* _Directions_
Your task is to copy every line of the records below that contains "left".

··· Exercise inputs ···

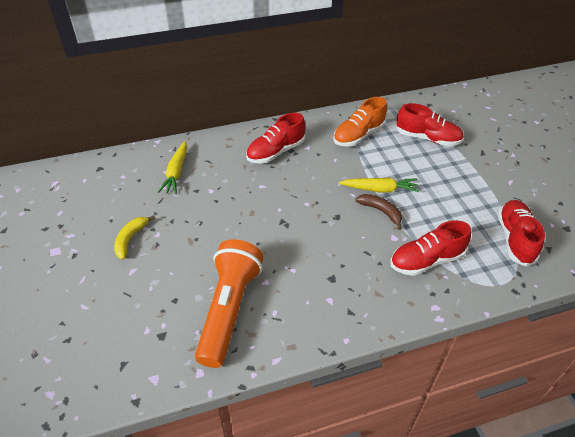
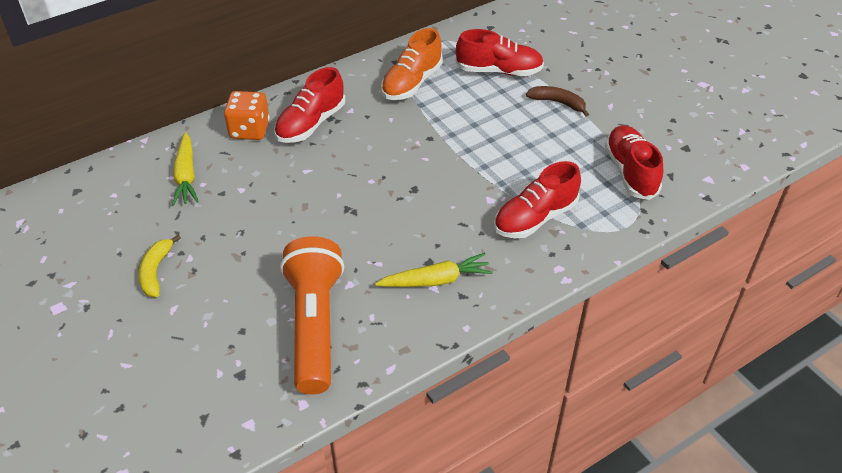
camera: 15 degrees left, 0 degrees up
(231, 148) = (249, 130): none -> orange dice
(379, 189) = (457, 145): yellow carrot -> yellow carrot (436, 280)
(381, 211) = (466, 172): brown banana -> brown banana (558, 103)

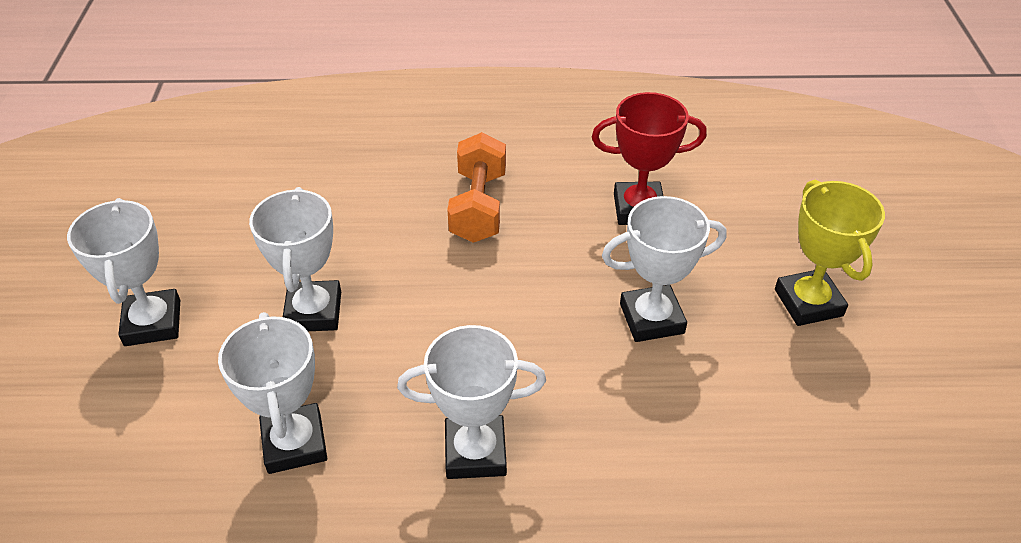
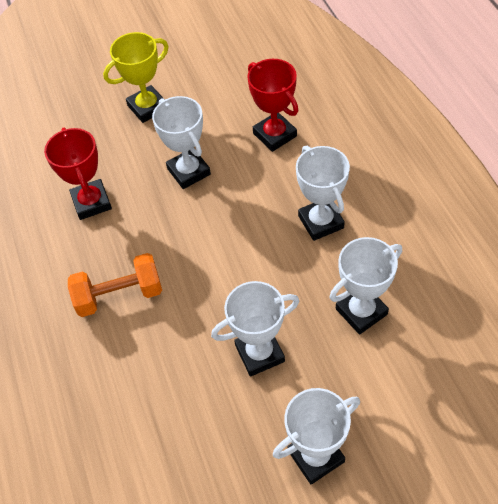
camera: 105 degrees left, 10 degrees up
(688, 452) = (274, 135): none -> red trophy

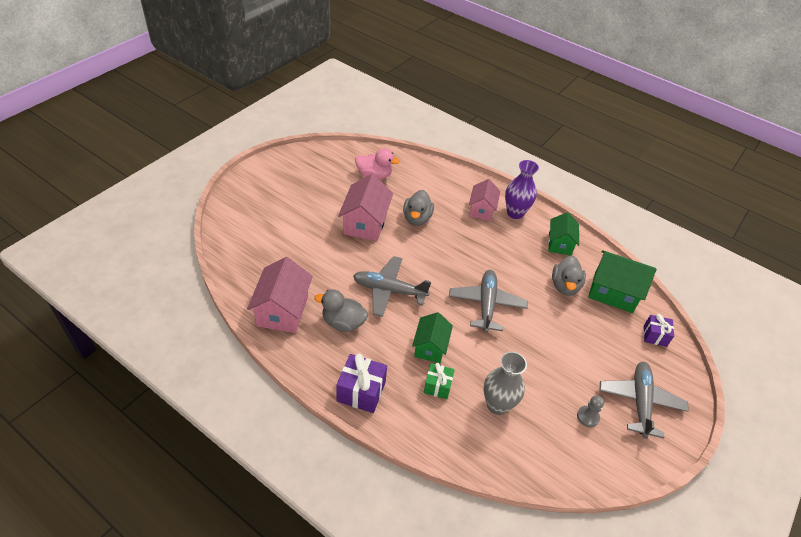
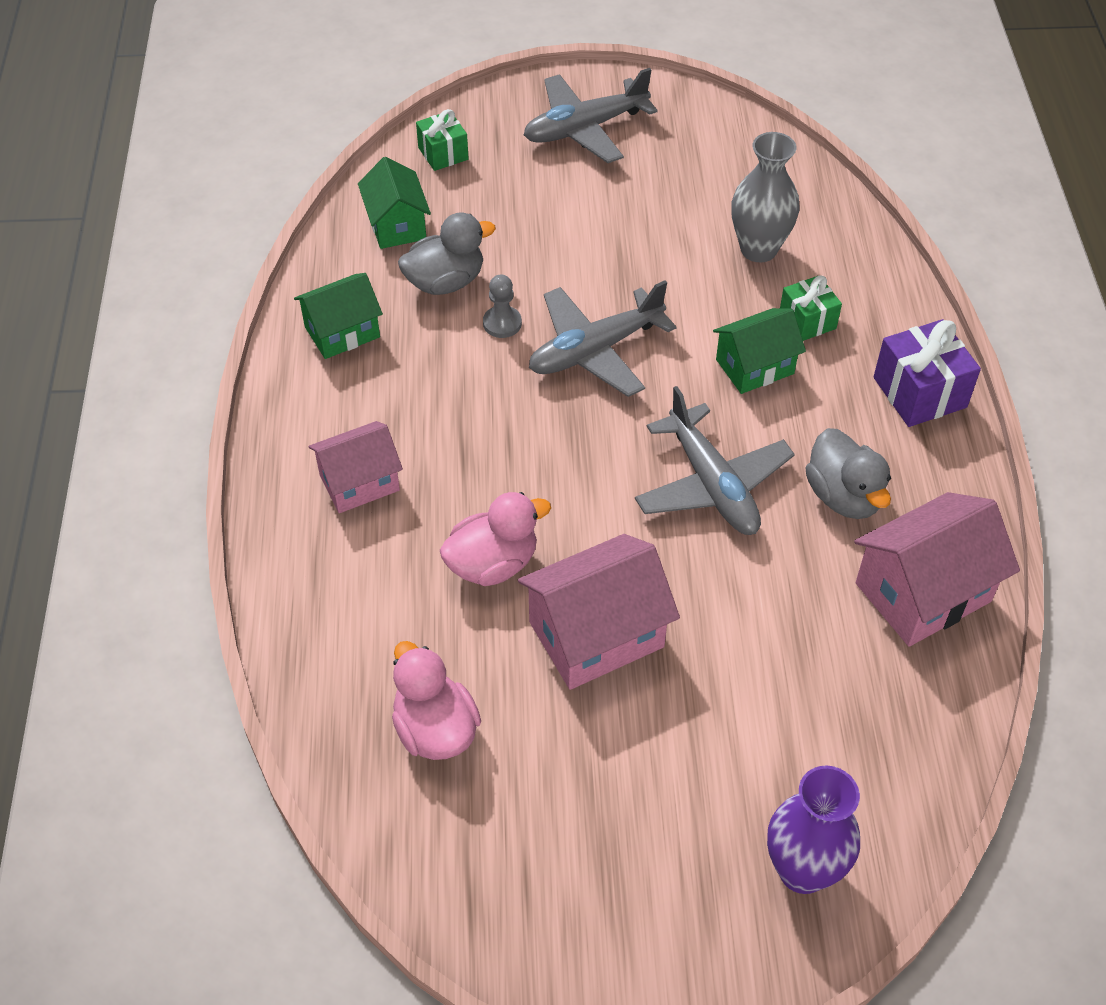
camera: 125 degrees left, 5 degrees up
(417, 218) = (493, 564): grey duck -> pink duck
(515, 213) = (317, 430): purple vase -> purple vase (802, 870)
(588, 417) = (668, 163): grey pawn -> grey pawn (502, 323)
(613, 292) = (397, 225): green house -> green house, size x0.66
(655, 336) = (443, 153): purple gift -> green gift

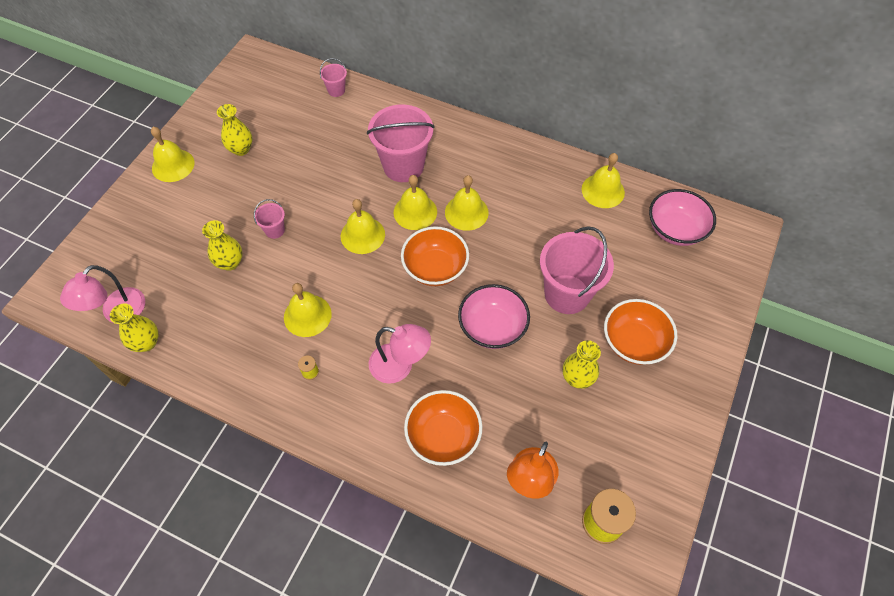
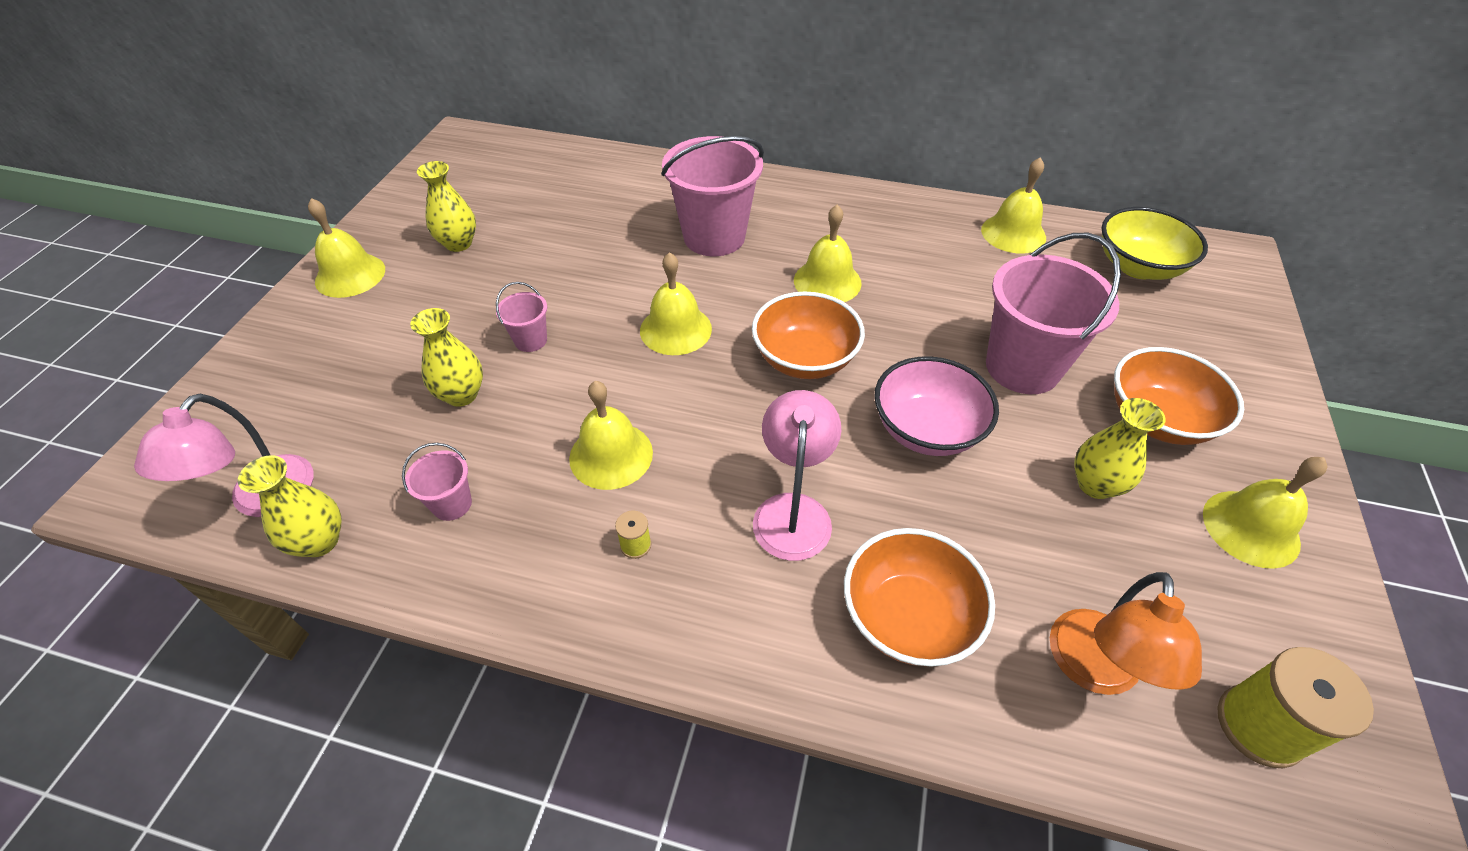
camera: 10 degrees left, 10 degrees down
(336, 90) = (591, 162): pink bucket -> pink bucket (452, 504)
(400, 366) = (793, 511): pink lamp -> pink lamp turned 90 degrees counterclockwise
(415, 212) = (749, 290): yellow bell -> yellow bell (1251, 528)
(675, 229) = (1138, 267): pink bowl -> yellow bowl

···

* _Answer to this task_
camera: 15 degrees left, 0 degrees up
camera: 105 degrees left, 10 degrees up
camera: 125 degrees left, 5 degrees up
camera: 10 degrees left, 10 degrees down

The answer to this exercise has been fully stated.